Exercise requirements: In the reply, give back exactly the lines from the one with "none -> cyan cone H4 level 1" through the last line of the records, without pictures.

Object change listings:
───

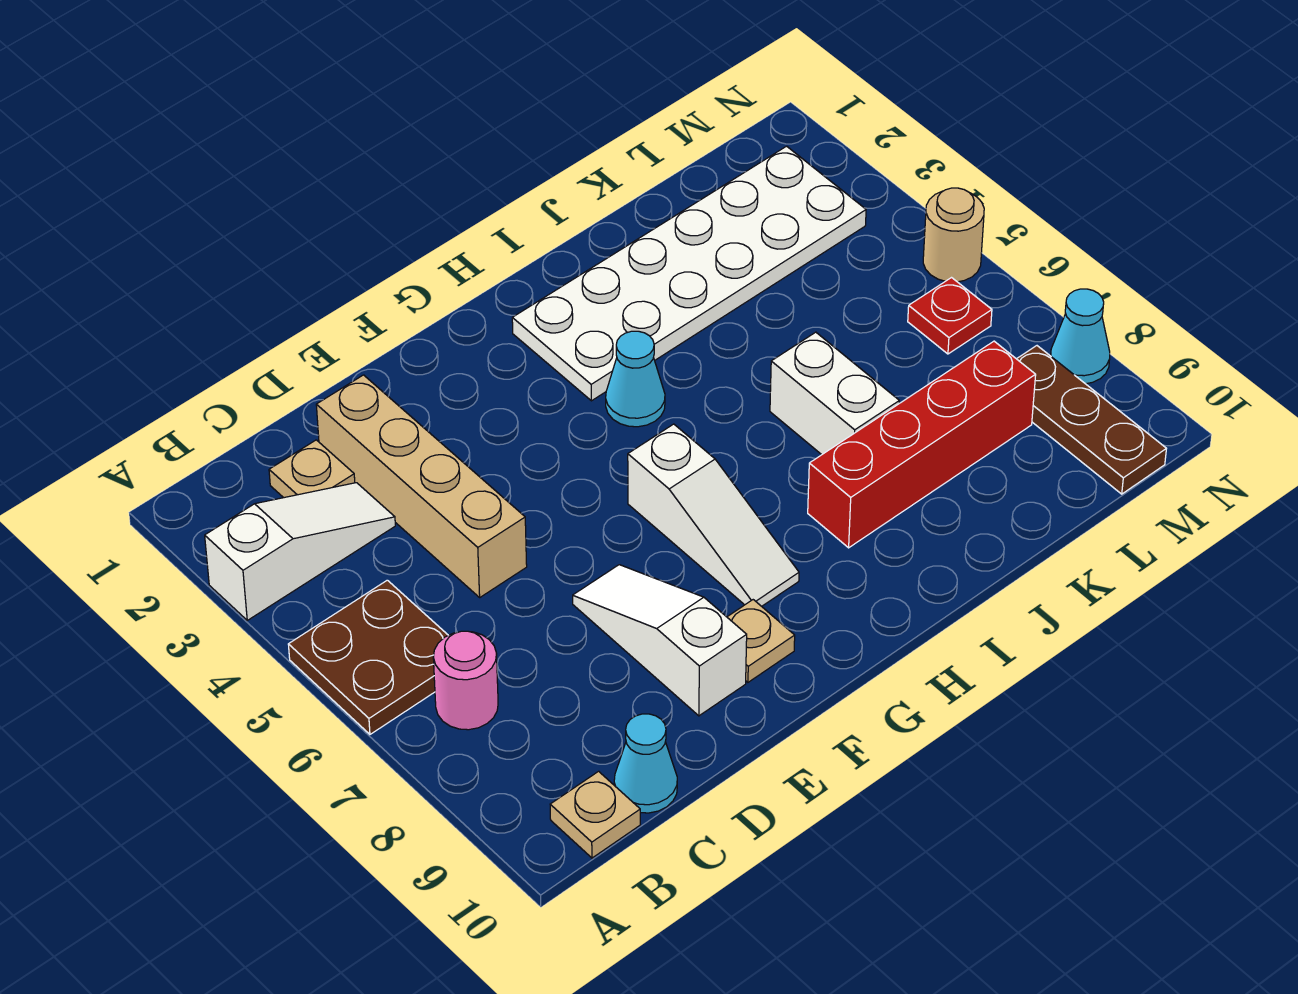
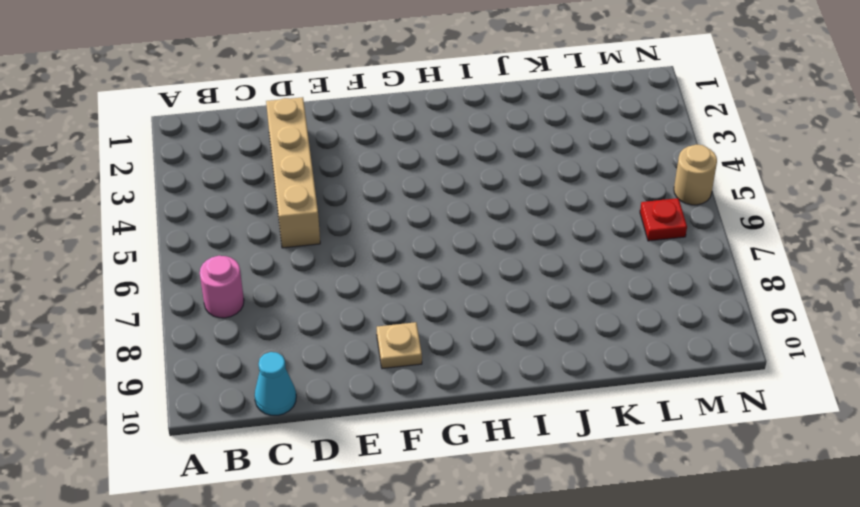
none -> white slope A3:C3 level 1 top A
none -> brown plate A5:B6 level 1
none -> tan plate B10 level 1

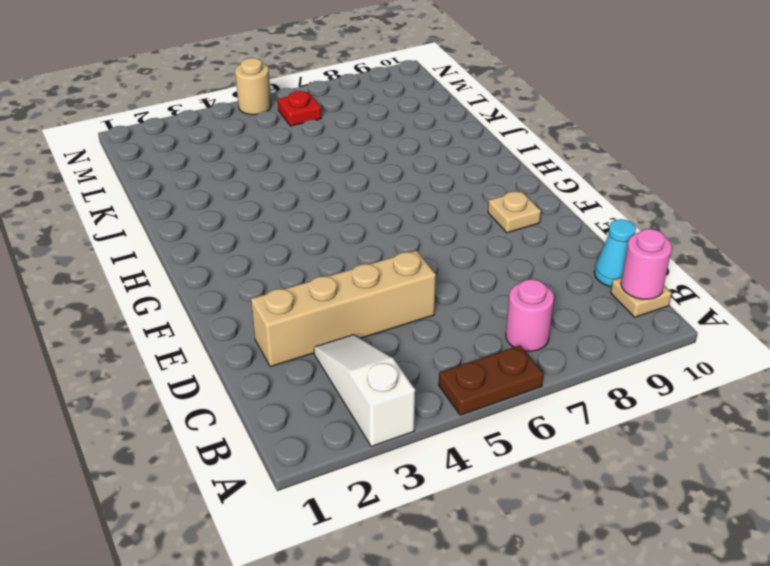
brown plate A5:A6 level 1 -> brown plate A5:B6 level 1
pink round brick B10 level 2 -> none
none -> tan plate C2 level 1
none -> white slope E7:E9 level 1 top 9
none -> white slope G6:G8 level 1 top 6

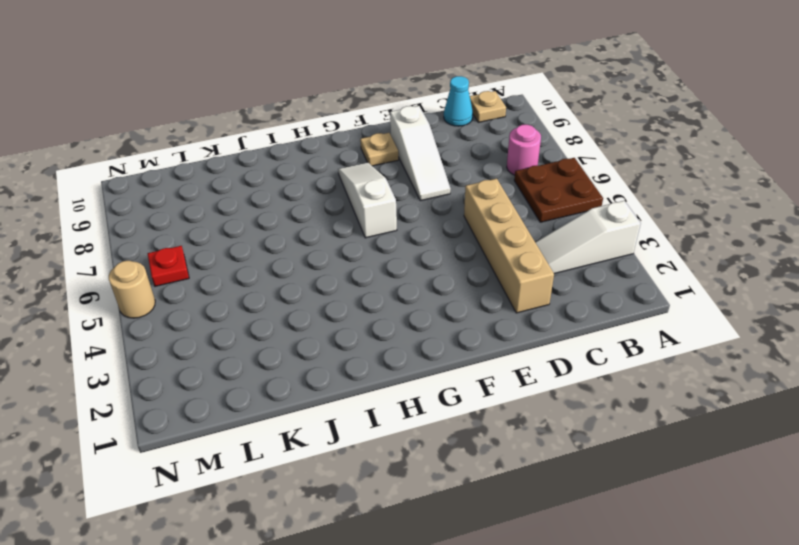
none -> tan plate C2 level 1
none -> white plate H2:M3 level 1
none -> cyan cone H4 level 1

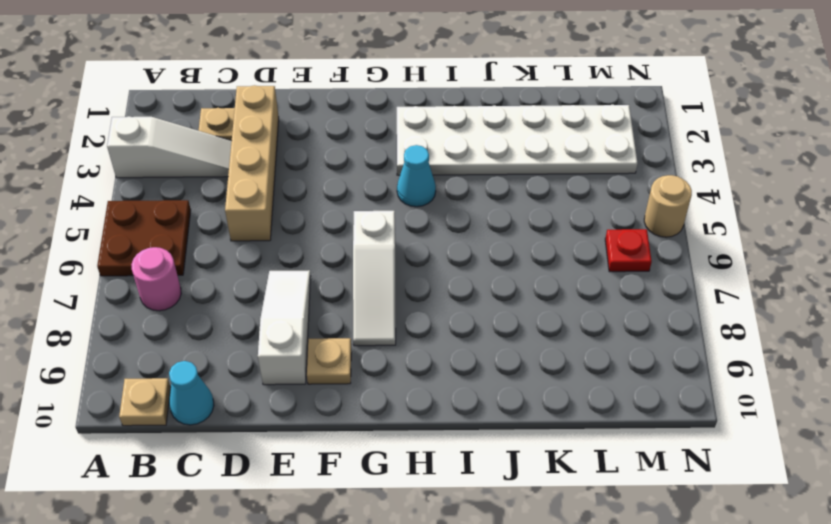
none -> red brick I8:L8 level 1
none -> white brick J6:J7 level 1
none -> brown plate M8:M10 level 1

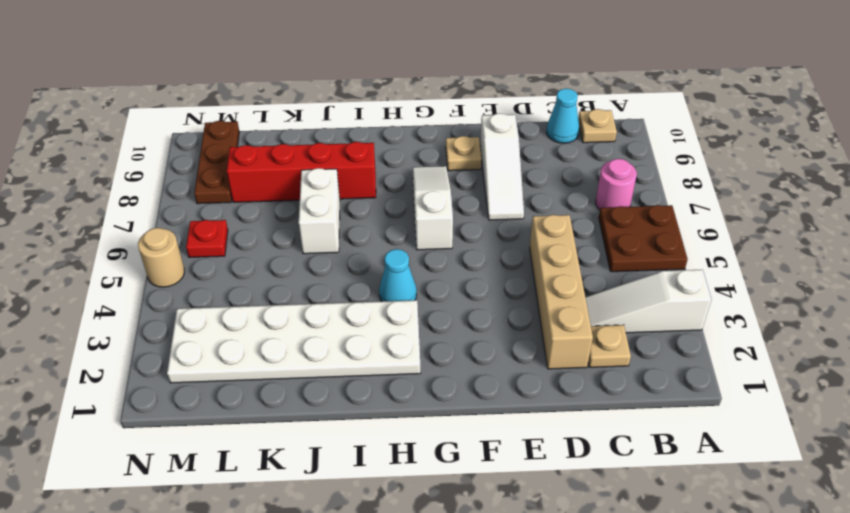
none -> cyan cone N8 level 1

───

Finished task:
none -> cyan cone H4 level 1

none -> red brick I8:L8 level 1
none -> white brick J6:J7 level 1
none -> brown plate M8:M10 level 1

none -> cyan cone N8 level 1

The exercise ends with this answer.